# Work instruction:
Please filter the data down to the lines that include the word "none" and copy them.

══════════════════════════════

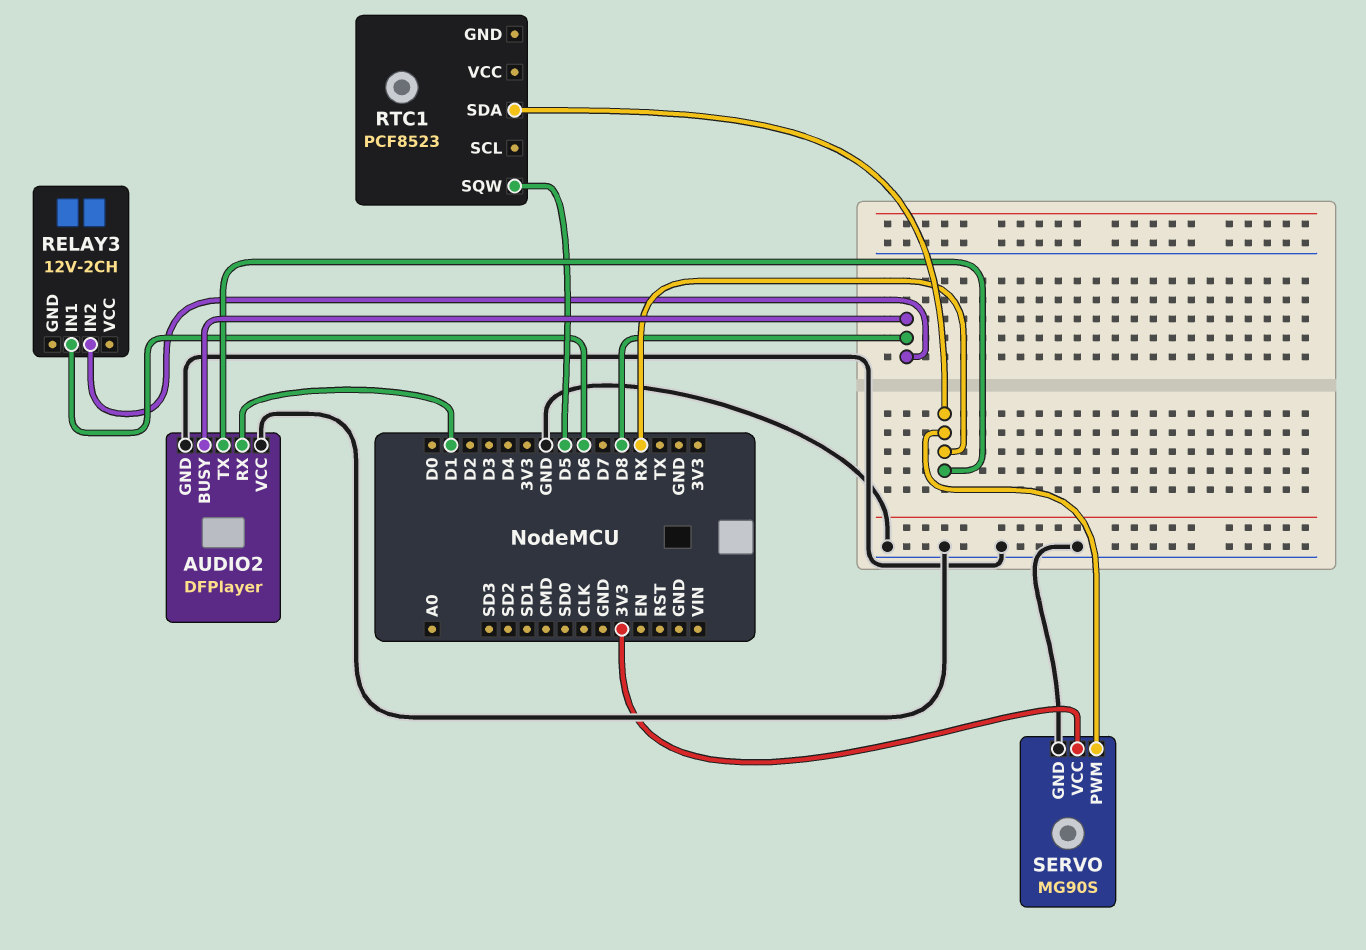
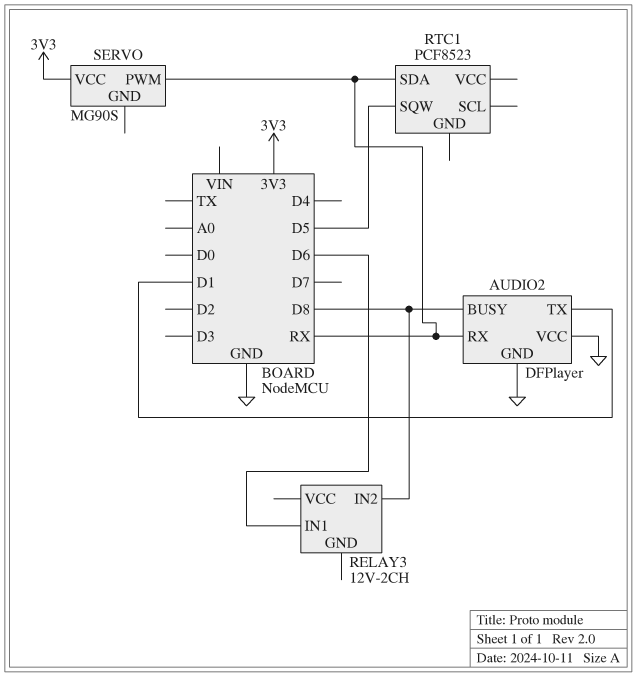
AUDIO2 pin RX: D1 -> RX
AUDIO2 pin TX: RX -> D1
SERVO pin GND: GND -> none

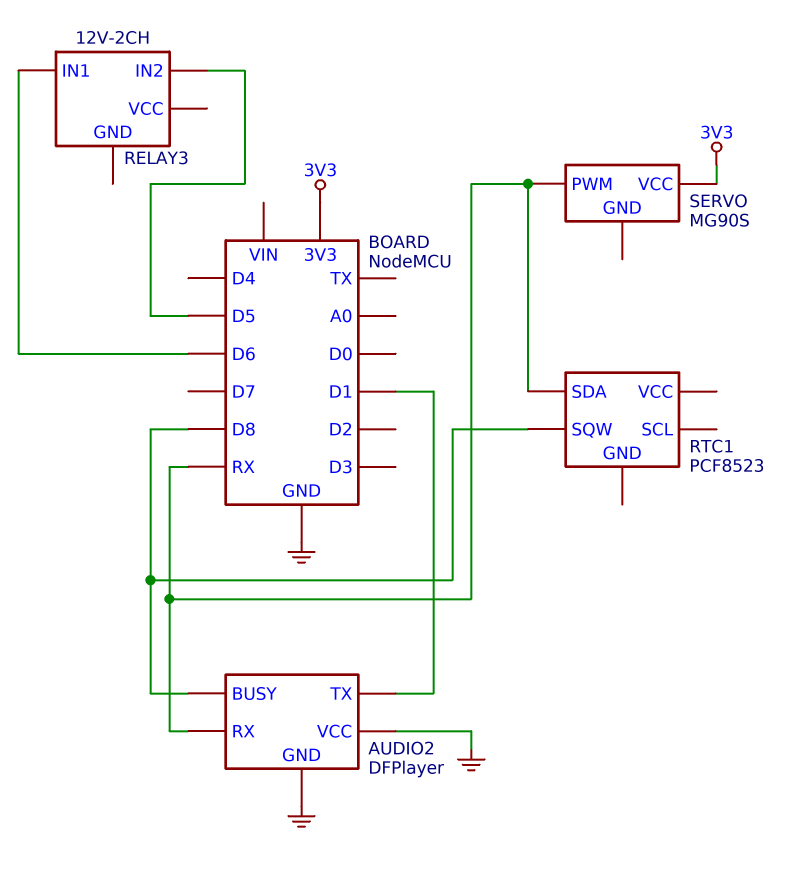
RELAY3 pin IN2: D8 -> D5
RTC1 pin SQW: D5 -> D8

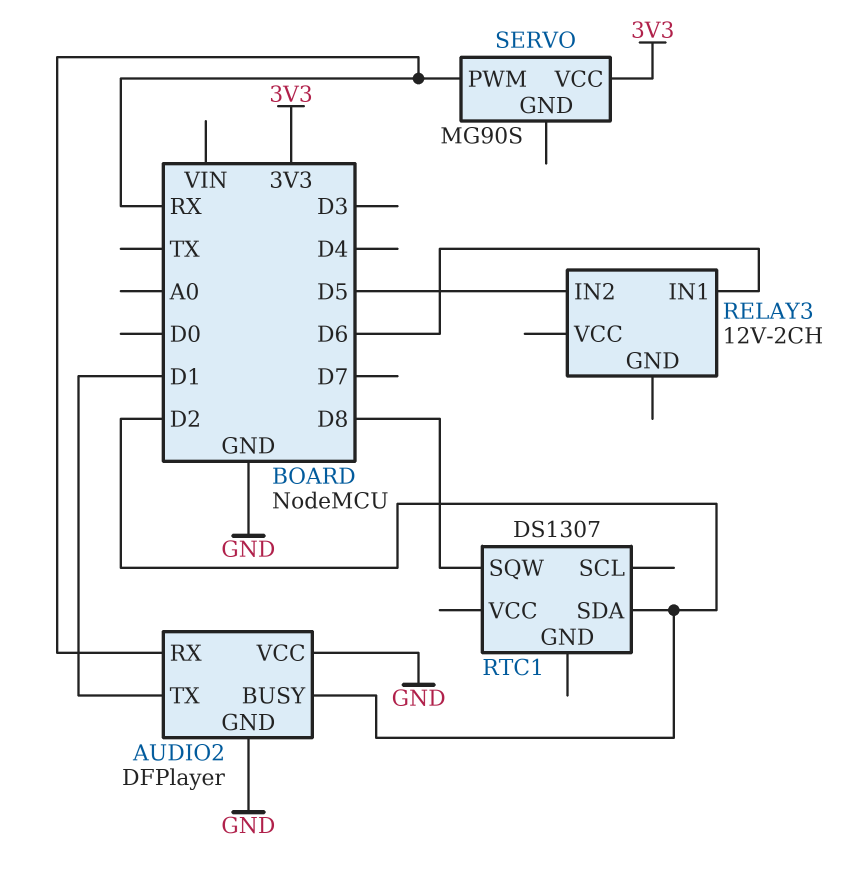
AUDIO2 pin BUSY: D8 -> D2
RTC1: PCF8523 -> DS1307
RTC1 pin SDA: RX -> D2

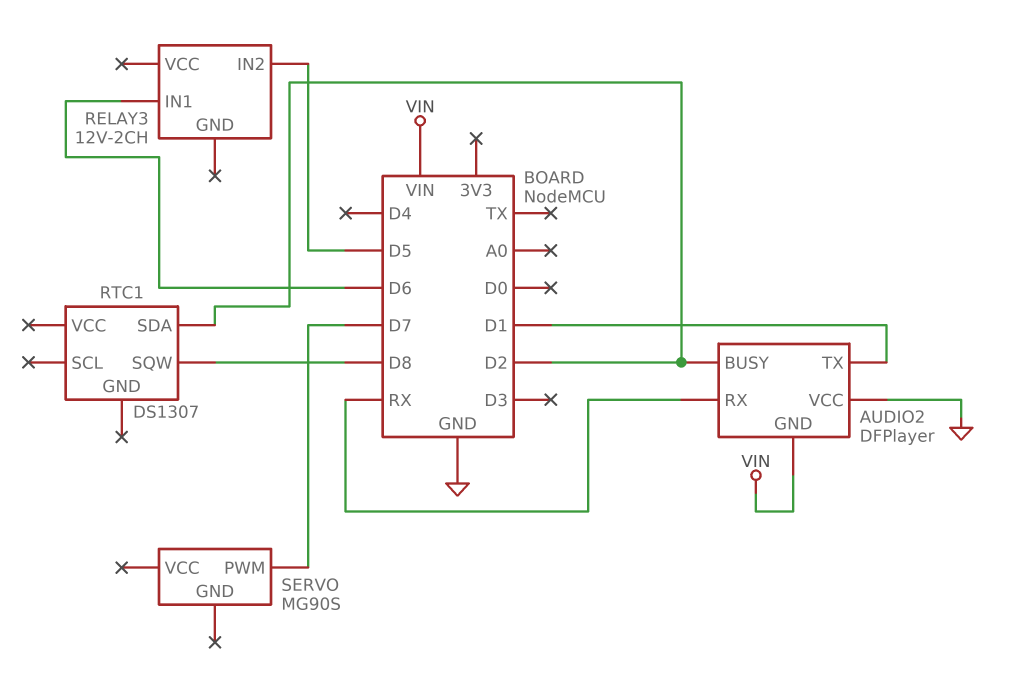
AUDIO2 pin GND: GND -> VIN
SERVO pin PWM: RX -> D7
SERVO pin VCC: 3V3 -> none

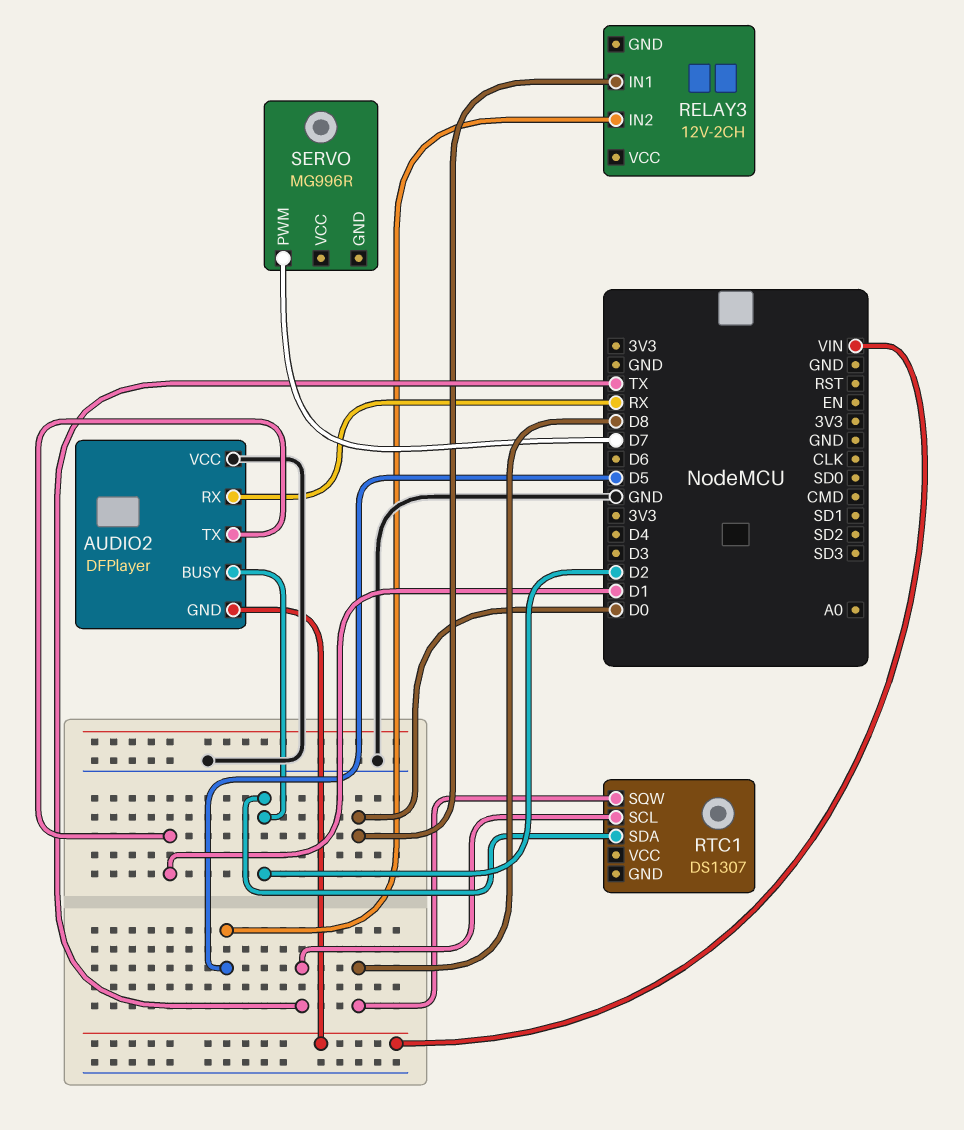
RELAY3 pin IN1: D6 -> D0
RTC1 pin SCL: none -> TX
SERVO: MG90S -> MG996R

══════════════════════════════

# Exercise output:
SERVO pin GND: GND -> none
SERVO pin VCC: 3V3 -> none
RTC1 pin SCL: none -> TX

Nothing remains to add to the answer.